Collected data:
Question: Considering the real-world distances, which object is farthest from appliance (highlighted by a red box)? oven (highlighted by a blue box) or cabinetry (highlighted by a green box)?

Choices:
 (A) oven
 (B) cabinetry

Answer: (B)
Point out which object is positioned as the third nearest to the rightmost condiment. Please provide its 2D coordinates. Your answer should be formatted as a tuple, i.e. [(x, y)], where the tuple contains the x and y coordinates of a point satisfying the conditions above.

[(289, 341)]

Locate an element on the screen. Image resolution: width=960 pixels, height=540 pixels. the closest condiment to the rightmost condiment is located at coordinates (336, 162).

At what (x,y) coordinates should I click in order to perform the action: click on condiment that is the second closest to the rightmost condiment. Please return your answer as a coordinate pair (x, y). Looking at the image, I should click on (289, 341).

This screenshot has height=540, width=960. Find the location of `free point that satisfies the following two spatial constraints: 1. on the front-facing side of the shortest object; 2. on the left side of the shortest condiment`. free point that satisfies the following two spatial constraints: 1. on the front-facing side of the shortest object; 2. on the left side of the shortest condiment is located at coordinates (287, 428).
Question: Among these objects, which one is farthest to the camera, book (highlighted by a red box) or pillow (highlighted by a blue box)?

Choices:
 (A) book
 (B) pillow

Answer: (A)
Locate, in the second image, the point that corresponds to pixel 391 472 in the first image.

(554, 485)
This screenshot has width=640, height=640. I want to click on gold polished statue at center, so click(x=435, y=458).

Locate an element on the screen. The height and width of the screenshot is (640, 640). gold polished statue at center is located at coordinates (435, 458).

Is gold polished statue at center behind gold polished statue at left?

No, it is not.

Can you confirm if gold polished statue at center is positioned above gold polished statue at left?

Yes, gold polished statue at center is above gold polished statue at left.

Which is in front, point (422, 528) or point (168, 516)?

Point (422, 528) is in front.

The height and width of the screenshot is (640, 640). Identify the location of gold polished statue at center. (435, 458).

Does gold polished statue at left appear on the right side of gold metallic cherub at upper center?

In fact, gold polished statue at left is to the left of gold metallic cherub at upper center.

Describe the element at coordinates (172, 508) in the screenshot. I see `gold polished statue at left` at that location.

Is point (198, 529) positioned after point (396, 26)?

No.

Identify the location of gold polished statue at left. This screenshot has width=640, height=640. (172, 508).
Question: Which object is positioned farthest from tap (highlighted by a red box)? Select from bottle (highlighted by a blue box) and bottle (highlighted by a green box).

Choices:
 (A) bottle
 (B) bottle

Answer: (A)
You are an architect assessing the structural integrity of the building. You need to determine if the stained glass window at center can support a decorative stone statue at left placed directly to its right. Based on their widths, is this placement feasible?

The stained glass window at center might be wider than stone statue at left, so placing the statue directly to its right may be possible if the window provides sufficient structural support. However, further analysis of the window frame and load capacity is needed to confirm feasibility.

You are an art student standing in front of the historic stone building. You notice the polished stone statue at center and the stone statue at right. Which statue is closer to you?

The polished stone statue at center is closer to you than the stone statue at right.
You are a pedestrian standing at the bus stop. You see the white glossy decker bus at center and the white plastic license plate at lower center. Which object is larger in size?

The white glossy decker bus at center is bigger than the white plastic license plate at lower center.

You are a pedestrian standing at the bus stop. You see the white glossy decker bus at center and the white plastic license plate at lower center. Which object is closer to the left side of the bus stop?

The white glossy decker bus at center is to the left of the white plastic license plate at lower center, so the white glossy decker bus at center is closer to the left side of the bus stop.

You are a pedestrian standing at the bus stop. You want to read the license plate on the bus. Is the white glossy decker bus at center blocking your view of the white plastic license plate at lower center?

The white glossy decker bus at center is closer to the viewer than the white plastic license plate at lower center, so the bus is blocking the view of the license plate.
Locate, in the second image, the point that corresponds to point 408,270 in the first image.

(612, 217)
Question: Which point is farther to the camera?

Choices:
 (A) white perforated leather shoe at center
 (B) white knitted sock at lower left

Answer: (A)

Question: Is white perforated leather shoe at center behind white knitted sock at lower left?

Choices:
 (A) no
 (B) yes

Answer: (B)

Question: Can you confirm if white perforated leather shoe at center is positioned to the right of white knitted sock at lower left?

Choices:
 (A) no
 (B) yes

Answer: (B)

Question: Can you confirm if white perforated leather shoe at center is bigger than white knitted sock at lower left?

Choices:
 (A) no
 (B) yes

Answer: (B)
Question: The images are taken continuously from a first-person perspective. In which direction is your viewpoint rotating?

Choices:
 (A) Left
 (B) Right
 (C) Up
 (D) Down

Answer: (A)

* [AIM] Return each line of the collected data above that contains the string "Identify".

* [EXPECTED ANSWER]
The height and width of the screenshot is (640, 640). Identify the location of gold polished statue at center. (435, 458).
Identify the location of gold polished statue at left. This screenshot has width=640, height=640. (172, 508).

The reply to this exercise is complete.